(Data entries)
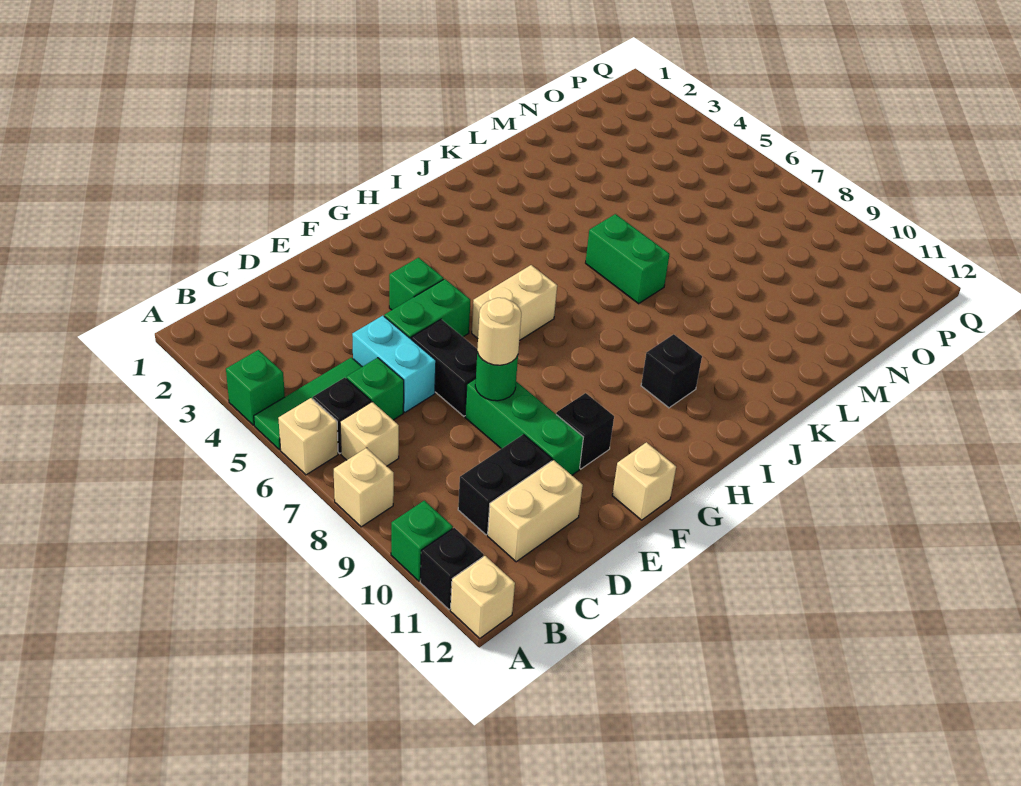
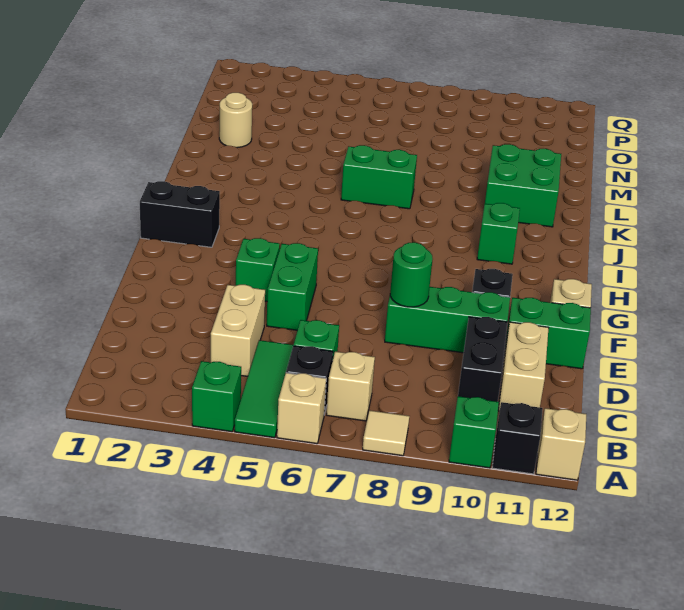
tan brick A8 level 1 -> tan tile A8 level 1
cyan brick D5:D6 level 1 -> none
black brick E6:E7 level 1 -> black brick H1:H2 level 1
tan round brick E8 level 3 -> tan round brick M2 level 1
none -> green brick E11:E12 level 1
tan brick G6:H6 level 1 -> tan brick C4:D4 level 1
black brick I10 level 1 -> green brick I10 level 1
none -> green brick K10:L11 level 1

#### Work item:
Copy out all the records exactly as they read, and omit the pictures.

#### Expected answer:
tan brick A8 level 1 -> tan tile A8 level 1
cyan brick D5:D6 level 1 -> none
black brick E6:E7 level 1 -> black brick H1:H2 level 1
tan round brick E8 level 3 -> tan round brick M2 level 1
none -> green brick E11:E12 level 1
tan brick G6:H6 level 1 -> tan brick C4:D4 level 1
black brick I10 level 1 -> green brick I10 level 1
none -> green brick K10:L11 level 1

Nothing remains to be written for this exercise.